What you will do –
The listing below contains a span that opens with the line containing "Gießkanne (blau) [268" and closes with the line containing "Teddybär (türkis) [456". Return that span exactly.
Extracted entries START
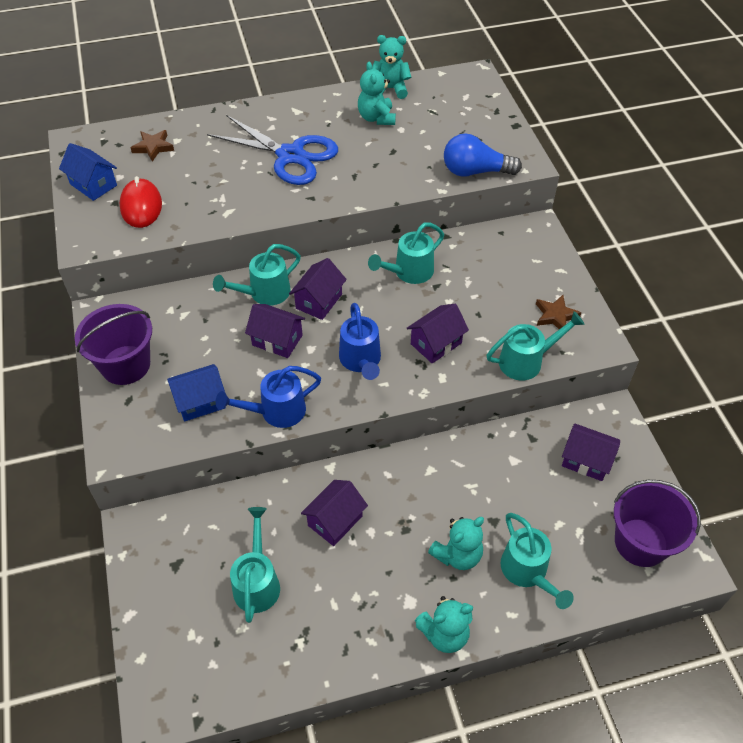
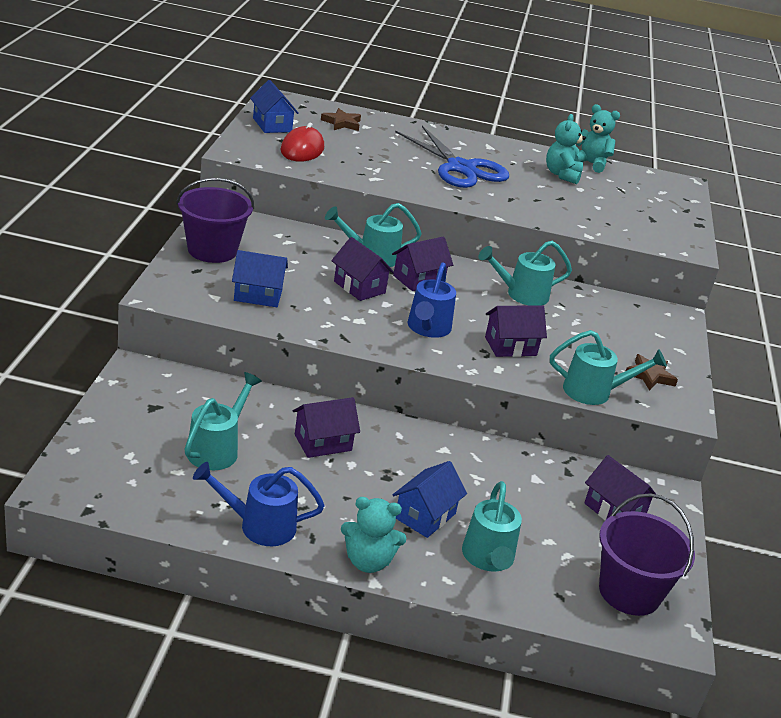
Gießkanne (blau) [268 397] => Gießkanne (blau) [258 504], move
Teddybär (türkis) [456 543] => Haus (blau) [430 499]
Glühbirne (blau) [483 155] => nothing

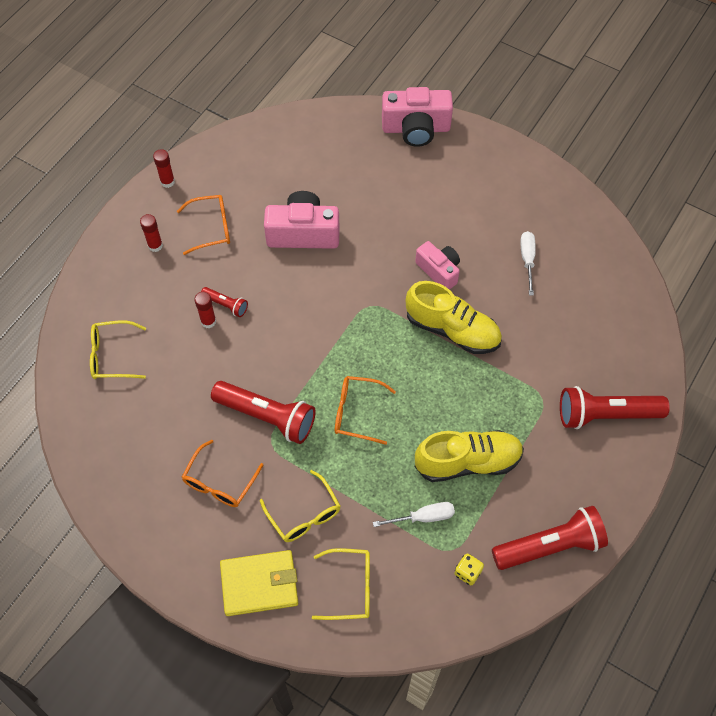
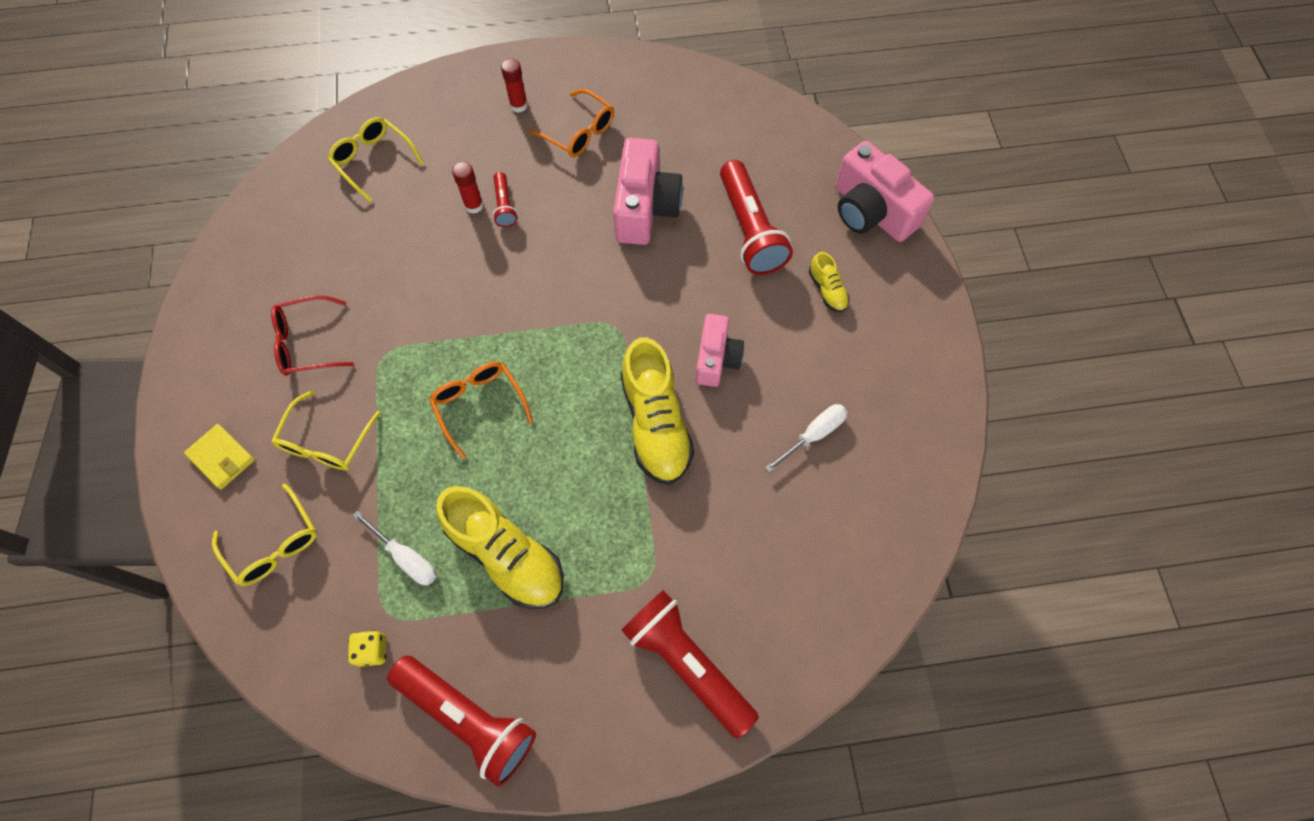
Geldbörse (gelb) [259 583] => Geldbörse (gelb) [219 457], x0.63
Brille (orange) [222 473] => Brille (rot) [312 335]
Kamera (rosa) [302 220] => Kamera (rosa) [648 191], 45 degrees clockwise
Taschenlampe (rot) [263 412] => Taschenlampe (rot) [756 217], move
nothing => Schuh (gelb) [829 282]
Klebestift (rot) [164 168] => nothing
Extracted entries END
Extracted entries START
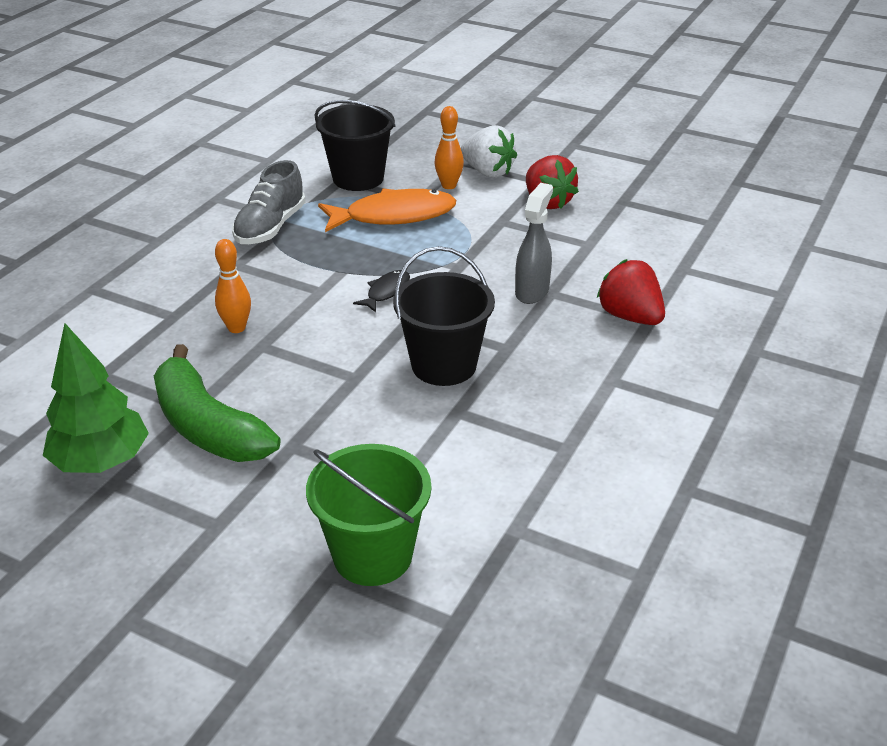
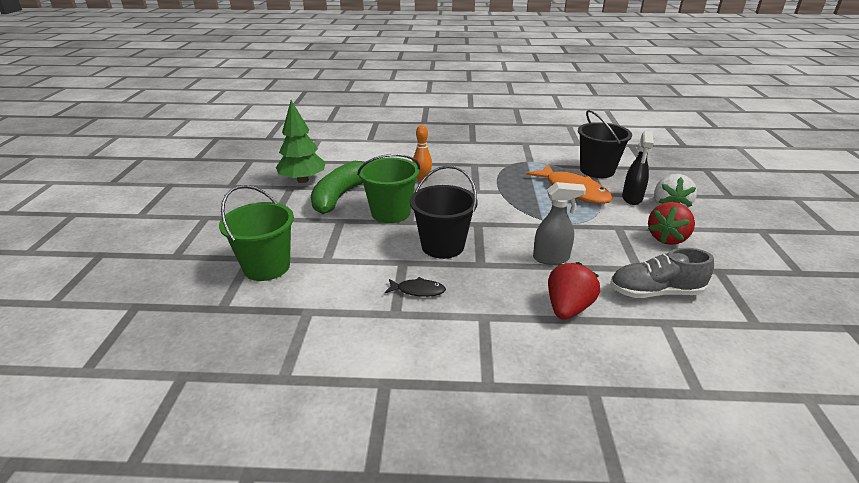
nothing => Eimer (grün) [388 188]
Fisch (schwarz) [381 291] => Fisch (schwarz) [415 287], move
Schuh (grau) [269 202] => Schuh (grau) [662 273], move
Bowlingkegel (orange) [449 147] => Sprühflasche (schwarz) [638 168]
Extracted entries END
Task response –
Gießkanne (blau) [268 397] => Gießkanne (blau) [258 504], move
Teddybär (türkis) [456 543] => Haus (blau) [430 499]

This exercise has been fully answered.